• _RECORDS SHOWN_:
▼▼▼

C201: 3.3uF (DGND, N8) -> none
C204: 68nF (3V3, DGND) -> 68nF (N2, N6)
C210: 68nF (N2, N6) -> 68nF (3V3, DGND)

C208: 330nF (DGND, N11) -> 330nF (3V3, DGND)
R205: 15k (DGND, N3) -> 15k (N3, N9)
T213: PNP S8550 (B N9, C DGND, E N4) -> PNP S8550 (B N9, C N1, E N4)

▲▲▲
▼▼▼

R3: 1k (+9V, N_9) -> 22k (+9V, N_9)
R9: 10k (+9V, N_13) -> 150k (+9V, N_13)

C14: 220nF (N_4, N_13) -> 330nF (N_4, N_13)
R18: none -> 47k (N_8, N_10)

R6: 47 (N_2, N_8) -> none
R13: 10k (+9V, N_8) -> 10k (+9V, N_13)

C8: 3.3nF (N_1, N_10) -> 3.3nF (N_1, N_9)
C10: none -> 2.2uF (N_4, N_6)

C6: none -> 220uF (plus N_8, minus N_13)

▲▲▲

• _AIM OF THE TASK_: Could you retype exactly the lines above, starting at the line that contains "C210: 68nF (N2, N6) -> 68nF (3V3, DGND)" and ending at the line that contains "T213: PNP S8550", and nothing more?

• _SOLVED PROBLEM_:
C210: 68nF (N2, N6) -> 68nF (3V3, DGND)

C208: 330nF (DGND, N11) -> 330nF (3V3, DGND)
R205: 15k (DGND, N3) -> 15k (N3, N9)
T213: PNP S8550 (B N9, C DGND, E N4) -> PNP S8550 (B N9, C N1, E N4)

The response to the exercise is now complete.